**** Data listing

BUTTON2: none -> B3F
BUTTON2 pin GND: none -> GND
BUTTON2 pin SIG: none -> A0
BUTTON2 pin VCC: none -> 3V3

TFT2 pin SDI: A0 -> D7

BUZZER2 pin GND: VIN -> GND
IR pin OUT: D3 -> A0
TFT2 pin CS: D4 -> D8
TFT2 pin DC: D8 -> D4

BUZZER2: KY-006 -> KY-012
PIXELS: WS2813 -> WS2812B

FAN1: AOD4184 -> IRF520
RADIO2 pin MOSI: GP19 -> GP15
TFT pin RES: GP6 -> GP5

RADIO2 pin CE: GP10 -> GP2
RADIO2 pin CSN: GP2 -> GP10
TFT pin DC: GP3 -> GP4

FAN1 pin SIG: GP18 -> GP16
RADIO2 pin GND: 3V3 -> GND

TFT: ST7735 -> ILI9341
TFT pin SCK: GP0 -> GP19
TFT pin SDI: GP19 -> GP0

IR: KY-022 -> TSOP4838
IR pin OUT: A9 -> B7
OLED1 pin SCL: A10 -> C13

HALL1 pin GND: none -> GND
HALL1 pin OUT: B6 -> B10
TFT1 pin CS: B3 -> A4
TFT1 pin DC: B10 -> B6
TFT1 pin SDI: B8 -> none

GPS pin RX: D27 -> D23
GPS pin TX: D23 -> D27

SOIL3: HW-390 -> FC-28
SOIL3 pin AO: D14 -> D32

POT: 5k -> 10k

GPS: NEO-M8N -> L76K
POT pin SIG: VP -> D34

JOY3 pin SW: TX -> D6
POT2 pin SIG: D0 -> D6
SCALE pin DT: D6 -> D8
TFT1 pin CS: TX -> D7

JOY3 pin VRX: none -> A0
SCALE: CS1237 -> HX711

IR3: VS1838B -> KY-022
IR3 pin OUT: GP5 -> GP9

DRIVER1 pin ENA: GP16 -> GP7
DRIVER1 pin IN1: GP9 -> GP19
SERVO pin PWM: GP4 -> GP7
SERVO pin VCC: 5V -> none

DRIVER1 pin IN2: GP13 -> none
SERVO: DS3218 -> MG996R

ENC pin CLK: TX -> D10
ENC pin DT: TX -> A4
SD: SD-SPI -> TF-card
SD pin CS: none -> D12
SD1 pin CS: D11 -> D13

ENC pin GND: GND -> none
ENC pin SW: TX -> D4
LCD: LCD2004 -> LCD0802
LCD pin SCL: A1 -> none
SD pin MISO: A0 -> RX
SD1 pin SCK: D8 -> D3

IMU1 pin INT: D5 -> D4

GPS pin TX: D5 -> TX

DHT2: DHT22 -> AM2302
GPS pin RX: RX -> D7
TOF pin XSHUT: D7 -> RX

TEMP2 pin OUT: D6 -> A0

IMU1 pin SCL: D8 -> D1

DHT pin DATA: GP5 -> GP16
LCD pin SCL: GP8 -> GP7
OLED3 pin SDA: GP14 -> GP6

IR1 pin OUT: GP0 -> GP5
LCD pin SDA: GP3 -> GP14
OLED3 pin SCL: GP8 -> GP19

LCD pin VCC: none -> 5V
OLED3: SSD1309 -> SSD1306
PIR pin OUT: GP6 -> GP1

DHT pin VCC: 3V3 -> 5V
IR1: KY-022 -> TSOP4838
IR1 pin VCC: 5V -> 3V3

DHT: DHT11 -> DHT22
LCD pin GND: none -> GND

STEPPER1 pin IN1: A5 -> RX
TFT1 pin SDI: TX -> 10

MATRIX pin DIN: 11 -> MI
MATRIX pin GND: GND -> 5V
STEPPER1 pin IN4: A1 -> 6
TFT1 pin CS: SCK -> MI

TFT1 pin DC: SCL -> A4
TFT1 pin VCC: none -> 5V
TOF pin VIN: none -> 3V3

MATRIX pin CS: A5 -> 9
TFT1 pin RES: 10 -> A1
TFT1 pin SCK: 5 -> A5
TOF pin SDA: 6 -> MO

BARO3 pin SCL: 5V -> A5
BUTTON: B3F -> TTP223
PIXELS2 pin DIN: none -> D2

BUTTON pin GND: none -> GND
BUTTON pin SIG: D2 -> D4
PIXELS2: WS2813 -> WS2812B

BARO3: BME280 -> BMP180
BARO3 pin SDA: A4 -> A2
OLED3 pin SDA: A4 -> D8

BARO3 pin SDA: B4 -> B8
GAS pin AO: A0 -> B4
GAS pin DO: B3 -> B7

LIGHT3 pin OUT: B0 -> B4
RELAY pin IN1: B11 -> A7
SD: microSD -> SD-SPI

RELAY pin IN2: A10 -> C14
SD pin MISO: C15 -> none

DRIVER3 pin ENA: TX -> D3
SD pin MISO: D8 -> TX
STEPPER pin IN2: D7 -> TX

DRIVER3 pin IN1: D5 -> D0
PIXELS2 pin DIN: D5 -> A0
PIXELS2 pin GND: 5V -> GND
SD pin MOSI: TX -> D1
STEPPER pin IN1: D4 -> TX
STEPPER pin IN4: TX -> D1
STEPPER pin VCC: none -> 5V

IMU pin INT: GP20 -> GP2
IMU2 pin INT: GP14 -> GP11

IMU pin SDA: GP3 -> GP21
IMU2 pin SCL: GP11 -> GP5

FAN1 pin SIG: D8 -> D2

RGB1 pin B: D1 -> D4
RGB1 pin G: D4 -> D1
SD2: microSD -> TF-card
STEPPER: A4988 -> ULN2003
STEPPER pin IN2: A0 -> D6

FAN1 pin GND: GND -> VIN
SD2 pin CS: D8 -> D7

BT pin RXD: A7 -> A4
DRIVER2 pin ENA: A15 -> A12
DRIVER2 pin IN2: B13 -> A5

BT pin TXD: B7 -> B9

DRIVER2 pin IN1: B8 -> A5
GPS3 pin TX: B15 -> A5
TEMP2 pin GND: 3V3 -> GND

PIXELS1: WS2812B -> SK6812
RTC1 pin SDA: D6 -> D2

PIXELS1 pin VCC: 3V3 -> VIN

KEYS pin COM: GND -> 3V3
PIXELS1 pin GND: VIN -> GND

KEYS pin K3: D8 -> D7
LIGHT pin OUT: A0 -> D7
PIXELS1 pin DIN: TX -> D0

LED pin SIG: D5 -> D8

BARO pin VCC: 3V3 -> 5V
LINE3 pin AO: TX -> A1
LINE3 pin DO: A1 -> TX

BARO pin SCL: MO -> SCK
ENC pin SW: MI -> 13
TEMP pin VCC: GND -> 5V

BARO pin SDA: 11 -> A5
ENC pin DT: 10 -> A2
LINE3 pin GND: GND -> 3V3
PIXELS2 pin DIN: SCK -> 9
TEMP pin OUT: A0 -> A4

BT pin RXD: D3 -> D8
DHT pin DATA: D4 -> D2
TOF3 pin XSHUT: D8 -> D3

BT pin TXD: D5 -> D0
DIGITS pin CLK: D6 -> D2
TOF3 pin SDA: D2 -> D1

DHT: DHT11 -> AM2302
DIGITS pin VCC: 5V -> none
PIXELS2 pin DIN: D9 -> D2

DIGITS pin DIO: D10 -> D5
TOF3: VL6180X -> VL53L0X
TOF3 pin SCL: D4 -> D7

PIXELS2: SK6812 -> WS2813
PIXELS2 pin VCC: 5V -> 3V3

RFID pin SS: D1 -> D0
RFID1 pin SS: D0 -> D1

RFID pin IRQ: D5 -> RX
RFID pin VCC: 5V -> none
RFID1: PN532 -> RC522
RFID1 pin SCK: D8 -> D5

********

*What you will do*: Looking back over the data above, restate word for word the lines that begin at the line with "BUTTON: B3F -> TTP223" and end at the line with "STEPPER pin IN1: D4 -> TX", inclusive.

*Task output*:
BUTTON: B3F -> TTP223
PIXELS2 pin DIN: none -> D2

BUTTON pin GND: none -> GND
BUTTON pin SIG: D2 -> D4
PIXELS2: WS2813 -> WS2812B

BARO3: BME280 -> BMP180
BARO3 pin SDA: A4 -> A2
OLED3 pin SDA: A4 -> D8

BARO3 pin SDA: B4 -> B8
GAS pin AO: A0 -> B4
GAS pin DO: B3 -> B7

LIGHT3 pin OUT: B0 -> B4
RELAY pin IN1: B11 -> A7
SD: microSD -> SD-SPI

RELAY pin IN2: A10 -> C14
SD pin MISO: C15 -> none

DRIVER3 pin ENA: TX -> D3
SD pin MISO: D8 -> TX
STEPPER pin IN2: D7 -> TX

DRIVER3 pin IN1: D5 -> D0
PIXELS2 pin DIN: D5 -> A0
PIXELS2 pin GND: 5V -> GND
SD pin MOSI: TX -> D1
STEPPER pin IN1: D4 -> TX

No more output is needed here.